**Directions**
If a line in the listing contains "spinning", copy it out whole.

**Material to process**

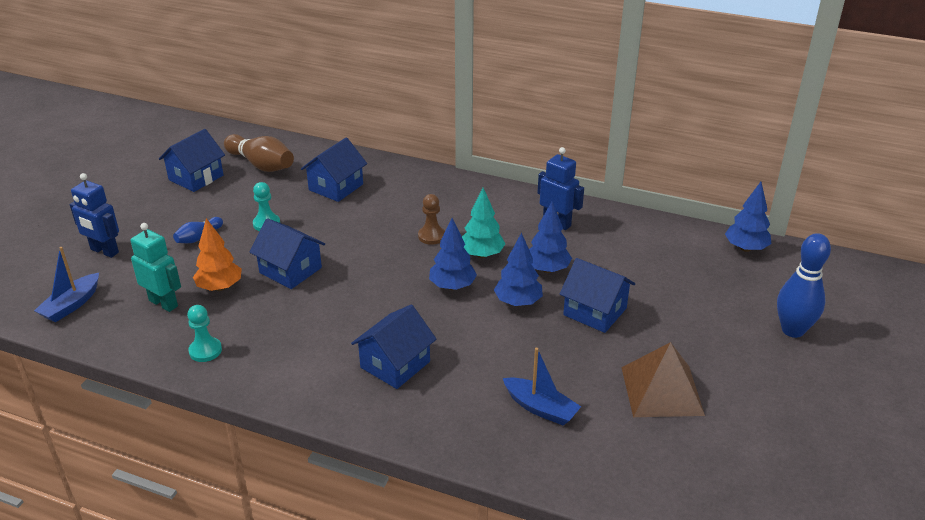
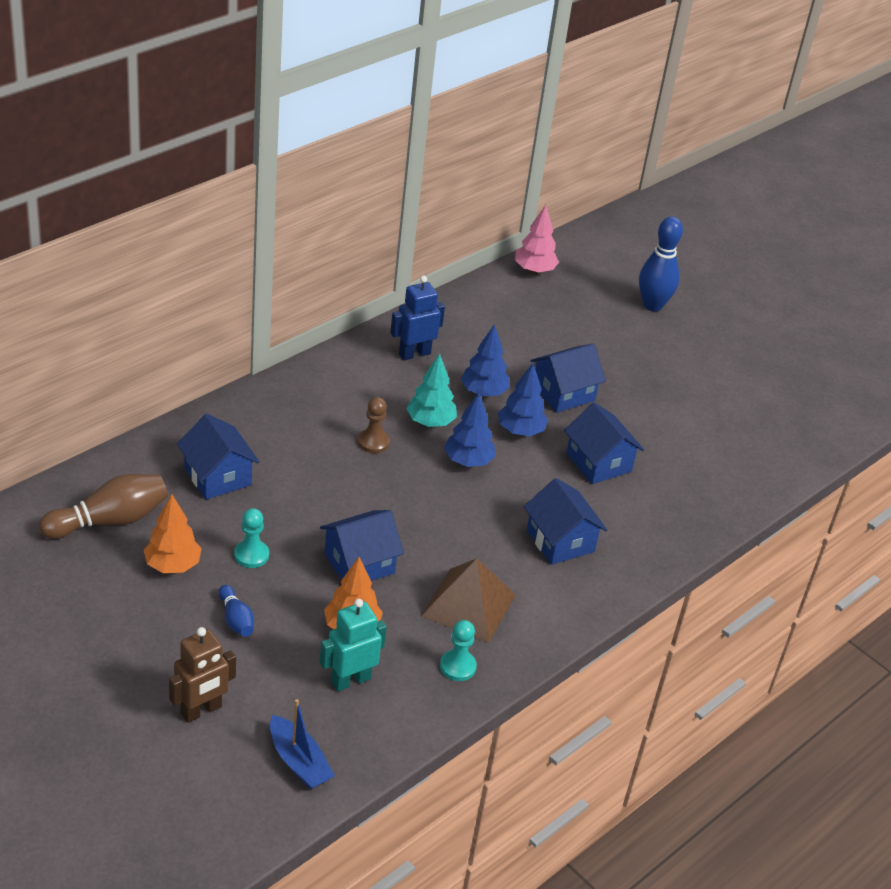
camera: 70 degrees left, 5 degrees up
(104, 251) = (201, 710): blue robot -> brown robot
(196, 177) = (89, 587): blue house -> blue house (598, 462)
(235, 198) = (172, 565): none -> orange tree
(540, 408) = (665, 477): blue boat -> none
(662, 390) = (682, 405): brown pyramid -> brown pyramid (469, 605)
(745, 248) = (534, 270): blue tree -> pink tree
--
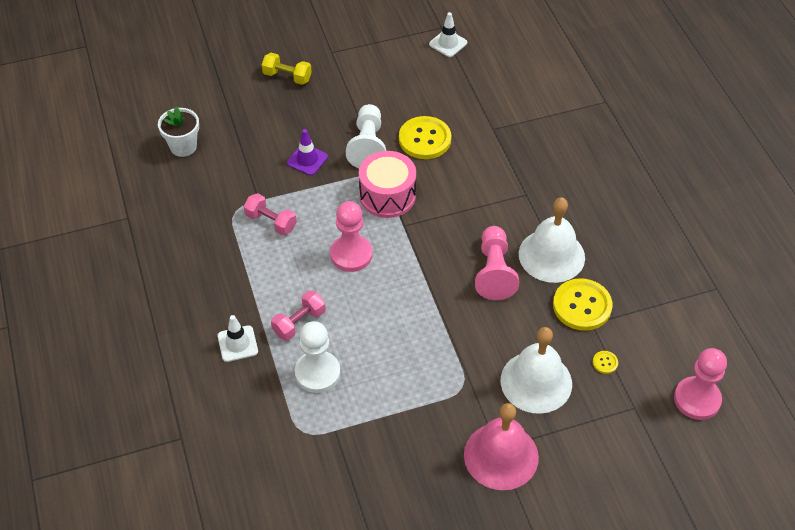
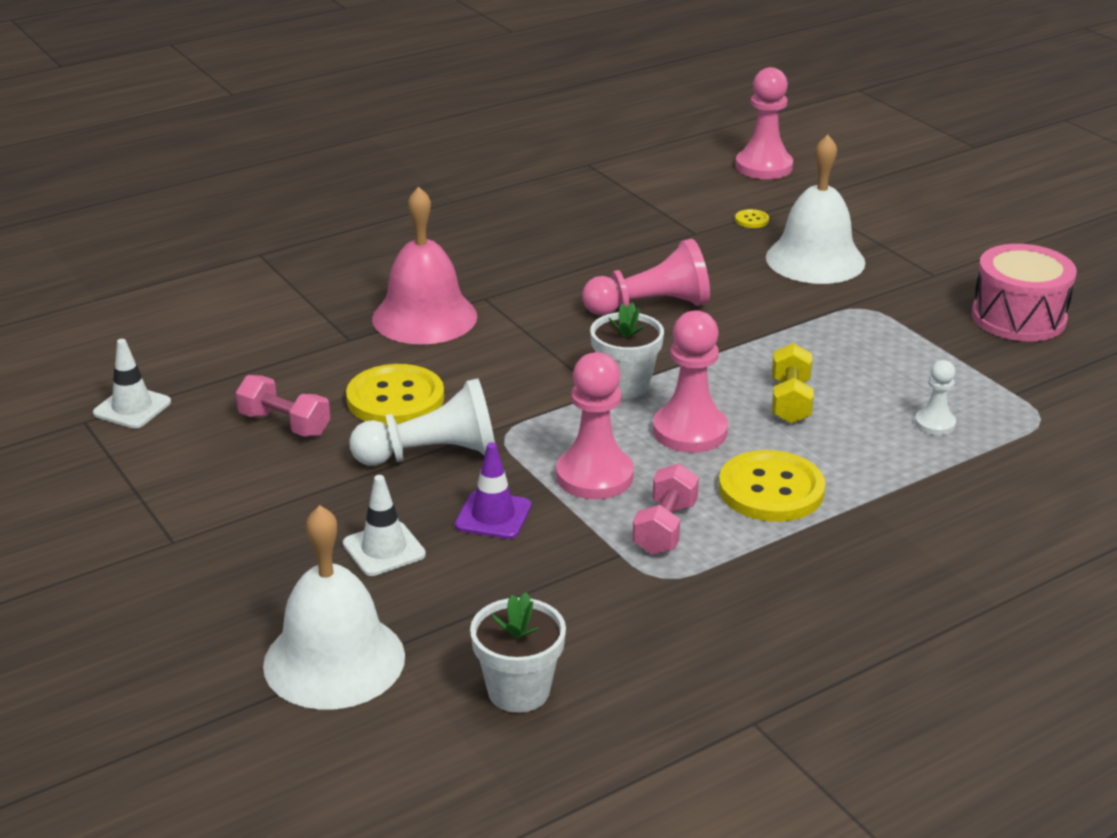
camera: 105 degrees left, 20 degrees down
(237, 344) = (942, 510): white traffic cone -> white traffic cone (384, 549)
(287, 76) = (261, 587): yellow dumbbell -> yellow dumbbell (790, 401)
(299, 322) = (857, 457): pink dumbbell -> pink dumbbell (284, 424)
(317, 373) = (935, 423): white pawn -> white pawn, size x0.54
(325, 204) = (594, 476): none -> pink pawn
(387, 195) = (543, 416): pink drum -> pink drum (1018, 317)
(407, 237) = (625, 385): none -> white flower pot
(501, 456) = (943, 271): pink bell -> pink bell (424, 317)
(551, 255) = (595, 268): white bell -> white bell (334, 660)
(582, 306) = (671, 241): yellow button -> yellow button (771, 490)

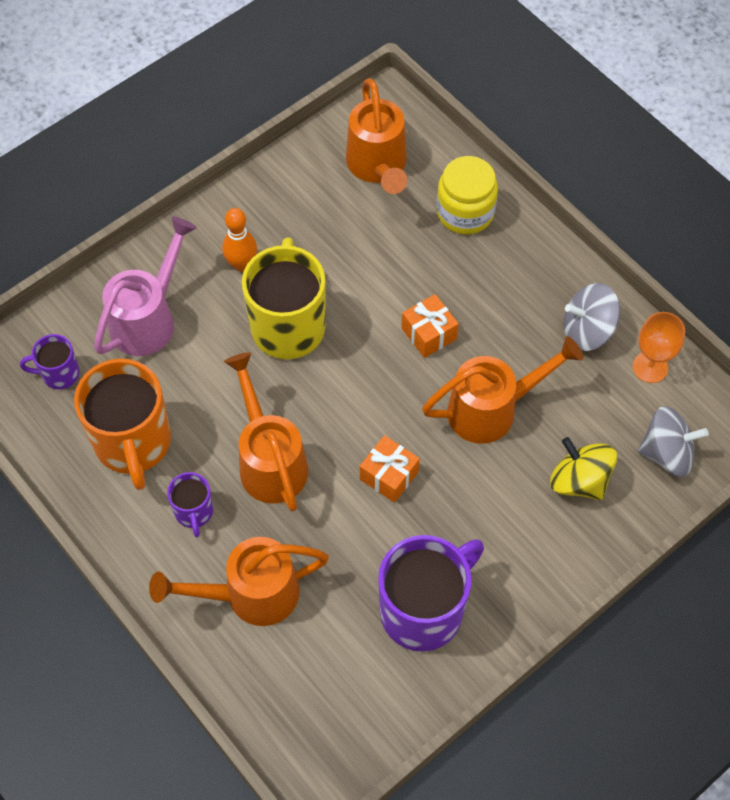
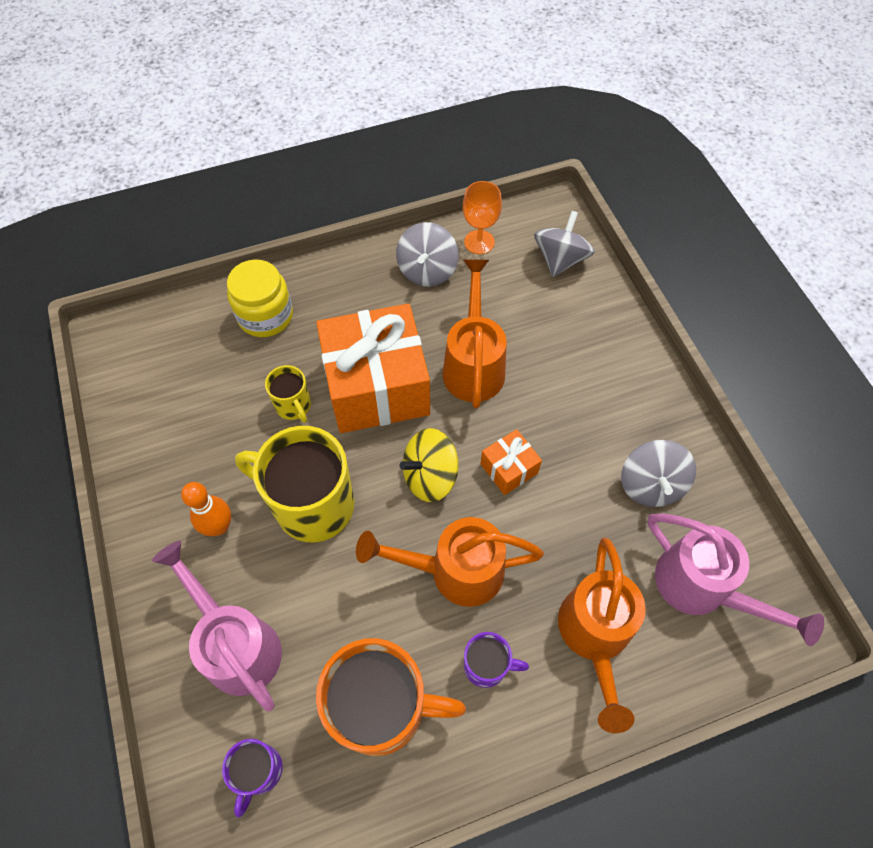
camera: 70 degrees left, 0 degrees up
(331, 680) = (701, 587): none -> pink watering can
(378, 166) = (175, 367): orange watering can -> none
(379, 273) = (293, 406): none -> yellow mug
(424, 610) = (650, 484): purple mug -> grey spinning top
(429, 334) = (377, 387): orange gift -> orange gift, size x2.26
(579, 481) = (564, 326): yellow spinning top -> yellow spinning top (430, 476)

**Result below**
(424, 610) = (650, 484): purple mug -> grey spinning top
(579, 481) = (564, 326): yellow spinning top -> yellow spinning top (430, 476)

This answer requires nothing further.